Down to the last line, write out the entries below exactly and omit all pictures.

··· Data to use

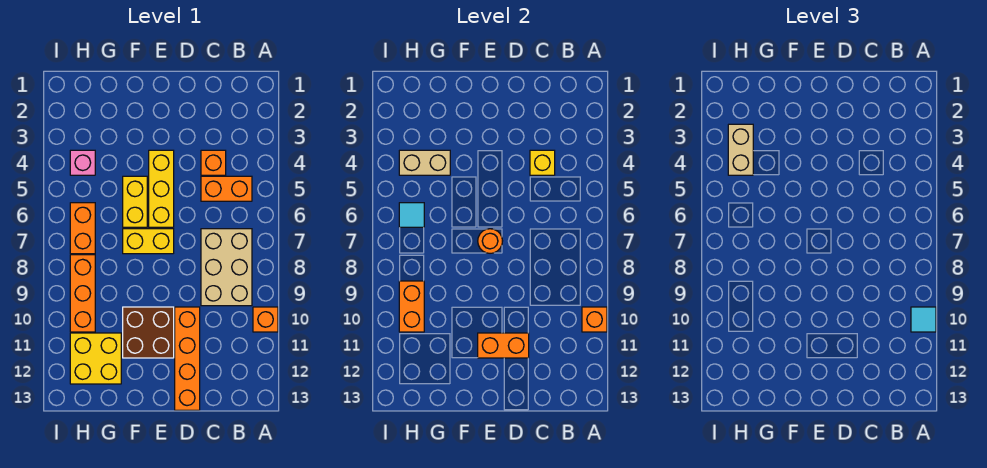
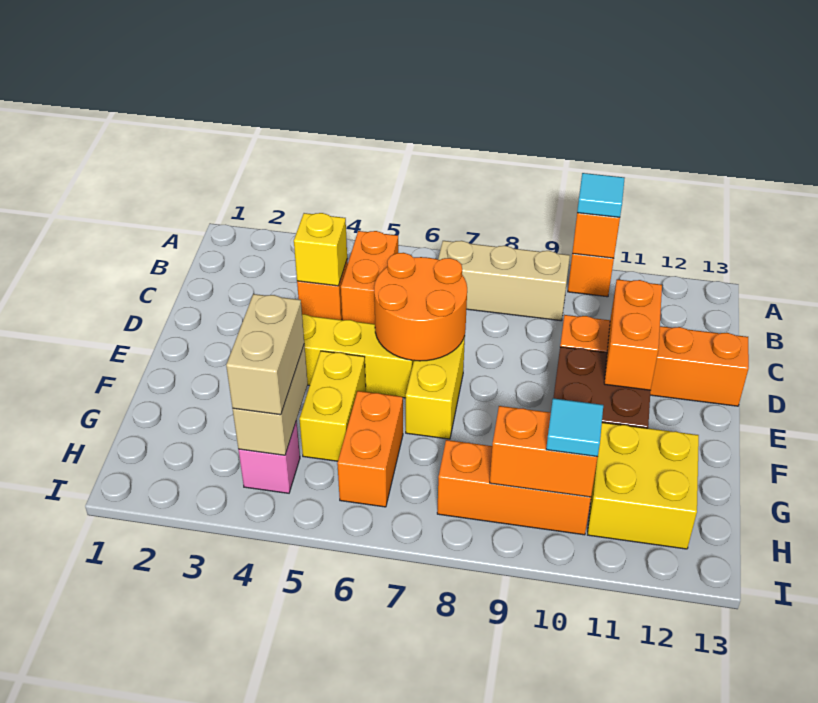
tan brick B7:C9 level 1 -> tan brick B7:B9 level 1
orange round brick E7 level 2 -> orange round brick D6:E7 level 2
yellow brick F5:F6 level 1 -> yellow brick F5:G5 level 1
tan brick H3:H4 level 3 -> tan brick G4:H4 level 3
orange brick H6:H7 level 1 -> orange brick G6:H6 level 1
cyan tile H6 level 2 -> cyan tile H10 level 3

······

Answer to this exercise>
tan brick B7:C9 level 1 -> tan brick B7:B9 level 1
orange round brick E7 level 2 -> orange round brick D6:E7 level 2
yellow brick F5:F6 level 1 -> yellow brick F5:G5 level 1
tan brick H3:H4 level 3 -> tan brick G4:H4 level 3
orange brick H6:H7 level 1 -> orange brick G6:H6 level 1
cyan tile H6 level 2 -> cyan tile H10 level 3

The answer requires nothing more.